*** Data supplied
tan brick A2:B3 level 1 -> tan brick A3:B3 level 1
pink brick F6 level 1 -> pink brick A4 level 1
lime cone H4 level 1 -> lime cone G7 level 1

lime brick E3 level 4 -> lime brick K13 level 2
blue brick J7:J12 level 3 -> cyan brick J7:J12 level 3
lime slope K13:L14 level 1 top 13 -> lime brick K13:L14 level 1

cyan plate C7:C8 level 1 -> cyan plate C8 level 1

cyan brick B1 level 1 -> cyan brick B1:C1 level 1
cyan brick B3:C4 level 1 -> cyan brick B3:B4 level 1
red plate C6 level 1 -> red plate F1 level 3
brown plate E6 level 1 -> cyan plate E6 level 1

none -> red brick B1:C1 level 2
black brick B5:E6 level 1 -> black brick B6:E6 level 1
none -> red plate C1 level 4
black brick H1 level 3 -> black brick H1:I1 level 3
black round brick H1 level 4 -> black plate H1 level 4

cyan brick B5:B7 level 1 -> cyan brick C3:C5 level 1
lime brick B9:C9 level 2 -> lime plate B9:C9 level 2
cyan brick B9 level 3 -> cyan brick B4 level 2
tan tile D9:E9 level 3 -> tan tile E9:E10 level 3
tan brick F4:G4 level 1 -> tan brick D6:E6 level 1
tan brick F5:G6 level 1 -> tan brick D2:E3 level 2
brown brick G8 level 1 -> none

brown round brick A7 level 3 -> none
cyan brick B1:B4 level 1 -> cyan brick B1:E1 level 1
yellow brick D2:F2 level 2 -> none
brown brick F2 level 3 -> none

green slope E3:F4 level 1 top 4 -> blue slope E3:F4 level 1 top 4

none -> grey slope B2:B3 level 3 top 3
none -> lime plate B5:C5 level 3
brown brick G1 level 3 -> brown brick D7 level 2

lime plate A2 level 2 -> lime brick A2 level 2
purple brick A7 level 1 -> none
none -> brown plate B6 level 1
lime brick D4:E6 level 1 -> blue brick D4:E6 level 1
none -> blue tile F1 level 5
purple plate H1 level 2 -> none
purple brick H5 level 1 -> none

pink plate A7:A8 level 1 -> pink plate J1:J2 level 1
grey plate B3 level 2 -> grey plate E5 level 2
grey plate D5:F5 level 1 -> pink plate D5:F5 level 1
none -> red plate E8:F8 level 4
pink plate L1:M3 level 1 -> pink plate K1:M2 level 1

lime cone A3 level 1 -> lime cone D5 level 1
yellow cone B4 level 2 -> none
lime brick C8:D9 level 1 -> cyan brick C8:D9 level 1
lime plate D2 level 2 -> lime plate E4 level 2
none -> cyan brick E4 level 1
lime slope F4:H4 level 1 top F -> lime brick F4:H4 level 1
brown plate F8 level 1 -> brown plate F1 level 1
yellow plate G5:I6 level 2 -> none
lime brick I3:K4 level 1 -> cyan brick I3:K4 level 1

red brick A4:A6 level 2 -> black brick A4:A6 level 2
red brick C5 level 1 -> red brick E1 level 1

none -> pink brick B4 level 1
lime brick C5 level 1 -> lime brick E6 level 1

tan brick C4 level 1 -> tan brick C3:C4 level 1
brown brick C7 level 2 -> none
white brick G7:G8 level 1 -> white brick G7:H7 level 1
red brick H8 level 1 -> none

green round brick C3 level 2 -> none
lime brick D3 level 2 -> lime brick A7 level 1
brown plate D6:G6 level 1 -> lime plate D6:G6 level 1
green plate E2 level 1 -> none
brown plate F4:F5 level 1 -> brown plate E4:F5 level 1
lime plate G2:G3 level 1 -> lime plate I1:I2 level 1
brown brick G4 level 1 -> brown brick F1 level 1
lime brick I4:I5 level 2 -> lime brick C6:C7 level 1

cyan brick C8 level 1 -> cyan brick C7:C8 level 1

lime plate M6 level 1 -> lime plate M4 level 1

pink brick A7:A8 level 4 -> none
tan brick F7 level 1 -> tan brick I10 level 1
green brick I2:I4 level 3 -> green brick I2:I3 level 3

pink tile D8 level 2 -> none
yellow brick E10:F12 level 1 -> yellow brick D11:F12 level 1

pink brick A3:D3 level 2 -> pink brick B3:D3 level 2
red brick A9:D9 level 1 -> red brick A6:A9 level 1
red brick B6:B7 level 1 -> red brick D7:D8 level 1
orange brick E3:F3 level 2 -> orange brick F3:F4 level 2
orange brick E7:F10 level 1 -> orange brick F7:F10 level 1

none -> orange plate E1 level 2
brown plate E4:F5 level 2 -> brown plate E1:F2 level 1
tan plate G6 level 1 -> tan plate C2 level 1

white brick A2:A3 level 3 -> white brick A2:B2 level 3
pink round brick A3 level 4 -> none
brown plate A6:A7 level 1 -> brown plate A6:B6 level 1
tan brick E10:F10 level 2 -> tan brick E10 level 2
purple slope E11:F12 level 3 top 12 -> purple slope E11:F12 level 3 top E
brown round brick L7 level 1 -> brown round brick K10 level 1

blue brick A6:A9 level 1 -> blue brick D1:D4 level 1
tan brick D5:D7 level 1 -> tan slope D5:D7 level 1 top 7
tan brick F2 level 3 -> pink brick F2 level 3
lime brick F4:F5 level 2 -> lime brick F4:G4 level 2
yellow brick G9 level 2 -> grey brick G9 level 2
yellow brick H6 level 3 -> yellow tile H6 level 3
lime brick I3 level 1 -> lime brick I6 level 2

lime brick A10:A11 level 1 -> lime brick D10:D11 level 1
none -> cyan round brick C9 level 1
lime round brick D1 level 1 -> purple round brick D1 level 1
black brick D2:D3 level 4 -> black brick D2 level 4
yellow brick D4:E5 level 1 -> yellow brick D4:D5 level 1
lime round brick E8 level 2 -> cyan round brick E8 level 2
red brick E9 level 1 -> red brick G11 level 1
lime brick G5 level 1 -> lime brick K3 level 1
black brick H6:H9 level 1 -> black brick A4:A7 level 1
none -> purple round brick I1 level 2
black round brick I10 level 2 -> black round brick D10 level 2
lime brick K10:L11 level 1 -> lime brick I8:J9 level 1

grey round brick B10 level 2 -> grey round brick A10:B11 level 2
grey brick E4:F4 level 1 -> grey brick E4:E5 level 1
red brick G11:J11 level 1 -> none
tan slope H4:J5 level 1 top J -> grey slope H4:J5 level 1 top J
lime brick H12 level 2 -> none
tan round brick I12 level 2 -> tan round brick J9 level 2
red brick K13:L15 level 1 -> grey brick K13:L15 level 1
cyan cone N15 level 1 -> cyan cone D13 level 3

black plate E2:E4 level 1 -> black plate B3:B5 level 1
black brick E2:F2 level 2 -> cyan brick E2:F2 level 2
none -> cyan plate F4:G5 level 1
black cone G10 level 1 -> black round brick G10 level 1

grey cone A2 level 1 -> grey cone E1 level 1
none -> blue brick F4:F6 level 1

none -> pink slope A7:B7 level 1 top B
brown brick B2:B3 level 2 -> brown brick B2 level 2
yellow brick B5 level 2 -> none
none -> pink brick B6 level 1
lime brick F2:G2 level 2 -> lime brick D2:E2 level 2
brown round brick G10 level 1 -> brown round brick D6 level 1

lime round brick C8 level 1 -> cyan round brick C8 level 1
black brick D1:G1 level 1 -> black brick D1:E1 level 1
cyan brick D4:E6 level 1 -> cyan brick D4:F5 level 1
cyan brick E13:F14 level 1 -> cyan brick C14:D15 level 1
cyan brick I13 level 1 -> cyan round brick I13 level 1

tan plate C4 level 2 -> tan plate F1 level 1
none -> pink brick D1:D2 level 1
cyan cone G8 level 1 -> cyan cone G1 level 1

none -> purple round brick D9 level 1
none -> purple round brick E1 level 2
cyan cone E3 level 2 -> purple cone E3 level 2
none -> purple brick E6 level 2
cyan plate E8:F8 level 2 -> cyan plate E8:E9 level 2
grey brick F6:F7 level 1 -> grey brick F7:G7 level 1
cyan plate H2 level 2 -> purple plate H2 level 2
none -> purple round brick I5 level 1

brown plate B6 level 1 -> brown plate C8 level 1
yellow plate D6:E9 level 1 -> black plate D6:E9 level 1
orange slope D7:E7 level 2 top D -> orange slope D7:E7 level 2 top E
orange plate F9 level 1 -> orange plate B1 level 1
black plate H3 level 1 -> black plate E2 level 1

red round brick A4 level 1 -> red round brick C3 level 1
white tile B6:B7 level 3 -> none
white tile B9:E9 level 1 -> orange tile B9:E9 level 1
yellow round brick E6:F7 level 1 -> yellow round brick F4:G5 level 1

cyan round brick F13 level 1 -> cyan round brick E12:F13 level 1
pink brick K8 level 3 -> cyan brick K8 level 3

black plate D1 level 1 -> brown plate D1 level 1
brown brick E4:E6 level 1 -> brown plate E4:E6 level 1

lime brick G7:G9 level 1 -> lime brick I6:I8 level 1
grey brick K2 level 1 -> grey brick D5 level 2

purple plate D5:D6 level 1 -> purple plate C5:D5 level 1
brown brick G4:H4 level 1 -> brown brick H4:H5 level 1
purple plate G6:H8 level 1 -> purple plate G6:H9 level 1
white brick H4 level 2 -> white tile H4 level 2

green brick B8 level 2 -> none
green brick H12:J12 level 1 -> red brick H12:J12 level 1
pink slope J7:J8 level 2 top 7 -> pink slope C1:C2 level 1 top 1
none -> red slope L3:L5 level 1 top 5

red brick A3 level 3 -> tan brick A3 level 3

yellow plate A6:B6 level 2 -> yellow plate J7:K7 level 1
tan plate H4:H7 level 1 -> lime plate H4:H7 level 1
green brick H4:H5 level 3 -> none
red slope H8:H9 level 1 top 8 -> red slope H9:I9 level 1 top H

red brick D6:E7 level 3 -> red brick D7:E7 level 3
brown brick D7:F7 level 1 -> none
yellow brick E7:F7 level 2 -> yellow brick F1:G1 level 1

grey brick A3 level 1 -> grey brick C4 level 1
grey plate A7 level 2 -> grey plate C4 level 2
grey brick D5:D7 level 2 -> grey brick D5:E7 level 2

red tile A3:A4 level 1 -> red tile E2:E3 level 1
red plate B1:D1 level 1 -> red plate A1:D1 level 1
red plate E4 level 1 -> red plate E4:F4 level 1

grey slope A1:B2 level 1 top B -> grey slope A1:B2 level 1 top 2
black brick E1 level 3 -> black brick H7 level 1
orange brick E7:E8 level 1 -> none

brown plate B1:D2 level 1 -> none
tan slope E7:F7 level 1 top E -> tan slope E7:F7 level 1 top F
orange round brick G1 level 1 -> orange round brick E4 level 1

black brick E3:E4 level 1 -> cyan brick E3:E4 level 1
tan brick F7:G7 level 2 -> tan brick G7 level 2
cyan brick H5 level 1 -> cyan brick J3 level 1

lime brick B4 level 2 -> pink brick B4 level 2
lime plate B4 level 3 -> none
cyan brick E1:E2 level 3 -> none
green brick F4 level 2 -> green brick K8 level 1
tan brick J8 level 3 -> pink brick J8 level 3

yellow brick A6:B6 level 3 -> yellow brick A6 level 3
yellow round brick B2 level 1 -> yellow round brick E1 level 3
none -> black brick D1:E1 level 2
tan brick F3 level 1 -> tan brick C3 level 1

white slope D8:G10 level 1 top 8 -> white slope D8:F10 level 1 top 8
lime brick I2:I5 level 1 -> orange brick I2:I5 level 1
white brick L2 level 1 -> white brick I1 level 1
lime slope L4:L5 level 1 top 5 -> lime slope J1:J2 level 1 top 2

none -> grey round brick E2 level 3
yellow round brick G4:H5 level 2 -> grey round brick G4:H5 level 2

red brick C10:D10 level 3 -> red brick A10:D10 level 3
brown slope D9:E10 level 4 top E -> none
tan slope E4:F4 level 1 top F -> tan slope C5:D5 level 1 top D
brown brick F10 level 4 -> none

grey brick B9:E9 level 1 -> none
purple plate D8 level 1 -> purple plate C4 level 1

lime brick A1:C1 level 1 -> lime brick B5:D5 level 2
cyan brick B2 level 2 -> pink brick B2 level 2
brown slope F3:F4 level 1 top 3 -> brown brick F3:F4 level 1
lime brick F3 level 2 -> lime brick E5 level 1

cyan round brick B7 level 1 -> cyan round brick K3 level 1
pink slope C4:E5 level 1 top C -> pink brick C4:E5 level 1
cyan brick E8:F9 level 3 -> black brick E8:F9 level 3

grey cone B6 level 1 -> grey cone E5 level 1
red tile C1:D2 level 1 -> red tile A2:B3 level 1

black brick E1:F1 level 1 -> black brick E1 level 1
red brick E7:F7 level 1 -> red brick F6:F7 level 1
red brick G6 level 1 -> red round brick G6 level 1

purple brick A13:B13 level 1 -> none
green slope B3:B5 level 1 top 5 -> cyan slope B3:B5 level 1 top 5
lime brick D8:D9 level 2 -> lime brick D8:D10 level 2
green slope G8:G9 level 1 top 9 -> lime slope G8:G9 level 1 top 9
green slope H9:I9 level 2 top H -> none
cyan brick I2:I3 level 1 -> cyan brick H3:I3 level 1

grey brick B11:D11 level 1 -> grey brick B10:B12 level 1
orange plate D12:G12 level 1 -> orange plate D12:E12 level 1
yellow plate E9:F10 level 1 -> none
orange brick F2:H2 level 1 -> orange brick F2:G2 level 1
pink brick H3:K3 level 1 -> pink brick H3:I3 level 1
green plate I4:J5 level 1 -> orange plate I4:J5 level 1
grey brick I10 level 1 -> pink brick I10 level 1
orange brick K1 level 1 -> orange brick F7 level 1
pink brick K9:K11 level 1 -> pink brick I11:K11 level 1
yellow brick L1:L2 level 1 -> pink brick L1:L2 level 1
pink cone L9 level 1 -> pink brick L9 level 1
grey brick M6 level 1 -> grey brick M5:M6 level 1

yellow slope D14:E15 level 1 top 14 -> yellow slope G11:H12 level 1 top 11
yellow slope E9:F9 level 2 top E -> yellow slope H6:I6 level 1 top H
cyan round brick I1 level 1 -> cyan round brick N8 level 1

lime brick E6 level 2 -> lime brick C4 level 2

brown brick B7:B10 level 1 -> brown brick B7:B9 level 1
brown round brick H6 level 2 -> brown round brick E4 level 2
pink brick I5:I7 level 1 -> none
******
_Exercise prompt:_ Each line from the start of the records through the line holding "lime slope K13:L14" must be returned exactly; nothing else belongs in the answer.

_Answer:_
tan brick A2:B3 level 1 -> tan brick A3:B3 level 1
pink brick F6 level 1 -> pink brick A4 level 1
lime cone H4 level 1 -> lime cone G7 level 1

lime brick E3 level 4 -> lime brick K13 level 2
blue brick J7:J12 level 3 -> cyan brick J7:J12 level 3
lime slope K13:L14 level 1 top 13 -> lime brick K13:L14 level 1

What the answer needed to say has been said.